(Problem to solve): Starting at the first line, copy the data below through to the end, exactly.

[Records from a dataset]
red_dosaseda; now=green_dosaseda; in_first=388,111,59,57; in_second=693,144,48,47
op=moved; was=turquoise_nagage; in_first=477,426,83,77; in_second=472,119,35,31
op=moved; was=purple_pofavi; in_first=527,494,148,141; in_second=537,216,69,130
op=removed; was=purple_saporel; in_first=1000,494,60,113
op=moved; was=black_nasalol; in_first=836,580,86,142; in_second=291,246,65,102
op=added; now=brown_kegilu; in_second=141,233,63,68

(Exercise output):
red_dosaseda; now=green_dosaseda; in_first=388,111,59,57; in_second=693,144,48,47
op=moved; was=turquoise_nagage; in_first=477,426,83,77; in_second=472,119,35,31
op=moved; was=purple_pofavi; in_first=527,494,148,141; in_second=537,216,69,130
op=removed; was=purple_saporel; in_first=1000,494,60,113
op=moved; was=black_nasalol; in_first=836,580,86,142; in_second=291,246,65,102
op=added; now=brown_kegilu; in_second=141,233,63,68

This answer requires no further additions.